**Revision tracking records**
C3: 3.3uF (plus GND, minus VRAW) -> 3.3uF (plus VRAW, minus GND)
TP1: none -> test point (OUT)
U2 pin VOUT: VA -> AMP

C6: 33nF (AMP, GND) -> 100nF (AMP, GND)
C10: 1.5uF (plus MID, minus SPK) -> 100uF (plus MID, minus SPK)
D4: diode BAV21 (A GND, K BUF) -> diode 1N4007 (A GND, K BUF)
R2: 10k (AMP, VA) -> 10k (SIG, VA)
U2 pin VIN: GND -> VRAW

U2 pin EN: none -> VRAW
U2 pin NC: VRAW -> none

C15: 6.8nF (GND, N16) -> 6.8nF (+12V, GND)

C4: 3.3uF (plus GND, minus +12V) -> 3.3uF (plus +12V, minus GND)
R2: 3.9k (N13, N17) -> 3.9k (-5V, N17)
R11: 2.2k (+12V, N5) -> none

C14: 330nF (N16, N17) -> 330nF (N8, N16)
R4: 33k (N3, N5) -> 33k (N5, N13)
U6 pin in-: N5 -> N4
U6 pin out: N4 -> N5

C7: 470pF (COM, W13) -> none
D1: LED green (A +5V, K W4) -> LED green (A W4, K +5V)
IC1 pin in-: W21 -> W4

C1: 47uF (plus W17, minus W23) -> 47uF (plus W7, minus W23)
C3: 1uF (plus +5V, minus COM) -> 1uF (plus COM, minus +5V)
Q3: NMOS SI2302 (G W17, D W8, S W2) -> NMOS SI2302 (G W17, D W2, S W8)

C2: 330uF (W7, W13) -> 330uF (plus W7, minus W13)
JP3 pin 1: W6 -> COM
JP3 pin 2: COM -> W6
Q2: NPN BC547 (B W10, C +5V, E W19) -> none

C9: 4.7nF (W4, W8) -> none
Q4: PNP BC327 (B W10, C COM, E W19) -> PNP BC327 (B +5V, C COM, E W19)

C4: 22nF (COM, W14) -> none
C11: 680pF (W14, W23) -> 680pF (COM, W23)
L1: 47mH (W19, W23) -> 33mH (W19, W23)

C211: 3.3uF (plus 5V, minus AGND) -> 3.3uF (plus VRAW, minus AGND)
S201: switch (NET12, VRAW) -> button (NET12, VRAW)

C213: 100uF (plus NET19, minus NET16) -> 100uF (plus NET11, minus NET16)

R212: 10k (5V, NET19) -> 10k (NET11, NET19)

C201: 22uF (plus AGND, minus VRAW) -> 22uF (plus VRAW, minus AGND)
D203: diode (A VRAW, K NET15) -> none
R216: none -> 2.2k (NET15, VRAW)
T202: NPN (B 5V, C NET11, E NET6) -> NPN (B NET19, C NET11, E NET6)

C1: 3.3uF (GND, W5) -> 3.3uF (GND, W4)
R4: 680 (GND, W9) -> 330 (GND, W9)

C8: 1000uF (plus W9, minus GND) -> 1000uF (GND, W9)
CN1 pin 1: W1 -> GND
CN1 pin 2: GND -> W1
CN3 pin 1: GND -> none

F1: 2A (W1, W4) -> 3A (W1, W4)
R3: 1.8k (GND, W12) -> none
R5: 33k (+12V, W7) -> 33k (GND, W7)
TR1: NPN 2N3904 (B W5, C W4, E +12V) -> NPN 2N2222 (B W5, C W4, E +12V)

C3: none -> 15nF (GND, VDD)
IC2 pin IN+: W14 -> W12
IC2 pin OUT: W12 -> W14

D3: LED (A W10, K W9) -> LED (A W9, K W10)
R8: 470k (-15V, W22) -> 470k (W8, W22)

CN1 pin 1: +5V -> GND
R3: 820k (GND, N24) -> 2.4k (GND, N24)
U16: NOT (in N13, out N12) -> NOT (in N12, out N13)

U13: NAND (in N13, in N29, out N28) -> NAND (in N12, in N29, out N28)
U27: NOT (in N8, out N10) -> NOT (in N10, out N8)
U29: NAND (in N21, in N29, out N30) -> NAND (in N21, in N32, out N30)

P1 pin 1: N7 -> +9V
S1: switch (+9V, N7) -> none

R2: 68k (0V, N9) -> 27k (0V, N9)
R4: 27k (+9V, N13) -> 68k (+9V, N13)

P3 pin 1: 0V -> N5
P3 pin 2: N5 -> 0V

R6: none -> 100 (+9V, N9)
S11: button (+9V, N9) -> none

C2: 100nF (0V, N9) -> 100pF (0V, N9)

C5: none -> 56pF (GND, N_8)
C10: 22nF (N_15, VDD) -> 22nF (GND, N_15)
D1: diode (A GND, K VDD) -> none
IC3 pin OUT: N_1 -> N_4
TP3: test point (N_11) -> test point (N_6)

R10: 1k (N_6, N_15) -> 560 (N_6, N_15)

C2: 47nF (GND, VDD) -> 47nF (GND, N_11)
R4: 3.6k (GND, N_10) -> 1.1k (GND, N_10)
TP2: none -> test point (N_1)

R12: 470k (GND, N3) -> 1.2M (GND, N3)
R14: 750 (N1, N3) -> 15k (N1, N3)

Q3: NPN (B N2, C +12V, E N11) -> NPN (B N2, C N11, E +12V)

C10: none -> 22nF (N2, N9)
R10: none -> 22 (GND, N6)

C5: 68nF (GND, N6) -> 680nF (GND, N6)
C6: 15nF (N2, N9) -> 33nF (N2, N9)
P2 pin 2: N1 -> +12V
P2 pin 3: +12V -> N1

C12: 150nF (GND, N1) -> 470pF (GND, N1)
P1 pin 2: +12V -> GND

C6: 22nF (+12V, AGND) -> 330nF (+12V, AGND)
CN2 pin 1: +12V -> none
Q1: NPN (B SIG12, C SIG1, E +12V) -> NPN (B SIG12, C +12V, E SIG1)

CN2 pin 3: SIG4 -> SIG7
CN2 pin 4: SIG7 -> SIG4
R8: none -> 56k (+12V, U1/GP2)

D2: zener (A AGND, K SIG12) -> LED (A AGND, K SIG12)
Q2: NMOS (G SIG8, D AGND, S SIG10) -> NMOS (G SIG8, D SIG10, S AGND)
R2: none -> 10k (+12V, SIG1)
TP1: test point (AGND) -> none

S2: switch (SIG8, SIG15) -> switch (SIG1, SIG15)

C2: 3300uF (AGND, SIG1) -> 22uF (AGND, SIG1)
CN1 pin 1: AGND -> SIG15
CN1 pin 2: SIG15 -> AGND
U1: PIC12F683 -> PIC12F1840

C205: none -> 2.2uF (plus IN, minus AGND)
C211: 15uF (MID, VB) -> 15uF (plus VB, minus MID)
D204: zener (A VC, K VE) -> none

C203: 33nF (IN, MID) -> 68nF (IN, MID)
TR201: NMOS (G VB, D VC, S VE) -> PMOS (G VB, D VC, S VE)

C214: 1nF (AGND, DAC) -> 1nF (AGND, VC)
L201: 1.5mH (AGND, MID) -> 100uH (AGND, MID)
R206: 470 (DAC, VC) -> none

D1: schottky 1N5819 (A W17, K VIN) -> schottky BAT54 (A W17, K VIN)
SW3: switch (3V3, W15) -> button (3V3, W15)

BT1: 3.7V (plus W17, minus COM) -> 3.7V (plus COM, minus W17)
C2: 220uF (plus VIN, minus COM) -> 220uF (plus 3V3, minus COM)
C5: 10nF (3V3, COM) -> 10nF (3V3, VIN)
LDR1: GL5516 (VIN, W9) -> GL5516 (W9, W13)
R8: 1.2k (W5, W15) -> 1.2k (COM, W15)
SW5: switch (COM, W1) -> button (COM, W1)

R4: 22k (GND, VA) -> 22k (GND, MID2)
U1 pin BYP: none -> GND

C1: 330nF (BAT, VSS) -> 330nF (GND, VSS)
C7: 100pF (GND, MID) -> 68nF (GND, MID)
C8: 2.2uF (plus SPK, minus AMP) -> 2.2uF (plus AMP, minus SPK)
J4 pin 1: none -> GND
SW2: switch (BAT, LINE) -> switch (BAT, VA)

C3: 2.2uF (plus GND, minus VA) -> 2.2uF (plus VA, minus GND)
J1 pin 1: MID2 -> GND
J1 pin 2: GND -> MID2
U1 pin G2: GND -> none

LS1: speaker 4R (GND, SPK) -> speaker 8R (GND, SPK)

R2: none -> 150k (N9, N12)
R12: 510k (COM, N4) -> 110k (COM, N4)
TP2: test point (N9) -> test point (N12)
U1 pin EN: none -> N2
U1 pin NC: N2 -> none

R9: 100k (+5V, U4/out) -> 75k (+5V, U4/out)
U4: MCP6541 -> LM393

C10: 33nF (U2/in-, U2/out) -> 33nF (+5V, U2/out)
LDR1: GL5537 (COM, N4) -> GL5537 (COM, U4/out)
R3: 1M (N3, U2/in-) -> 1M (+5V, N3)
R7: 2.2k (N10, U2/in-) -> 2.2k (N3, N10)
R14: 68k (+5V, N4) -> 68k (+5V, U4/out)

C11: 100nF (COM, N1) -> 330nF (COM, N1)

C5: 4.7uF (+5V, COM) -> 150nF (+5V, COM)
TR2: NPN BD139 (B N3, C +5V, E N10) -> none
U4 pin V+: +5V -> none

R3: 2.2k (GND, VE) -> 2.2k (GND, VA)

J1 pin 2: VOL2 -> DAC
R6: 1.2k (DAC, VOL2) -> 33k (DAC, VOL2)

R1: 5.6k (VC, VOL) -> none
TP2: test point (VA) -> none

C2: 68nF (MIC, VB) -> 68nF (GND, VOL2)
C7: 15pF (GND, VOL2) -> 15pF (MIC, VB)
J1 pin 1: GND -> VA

**Assignment**
Wherever "point" occurs in the records above, copy the line it sits in.

**Answer space**
TP1: none -> test point (OUT)
TP3: test point (N_11) -> test point (N_6)
TP2: none -> test point (N_1)
TP1: test point (AGND) -> none
TP2: test point (N9) -> test point (N12)
TP2: test point (VA) -> none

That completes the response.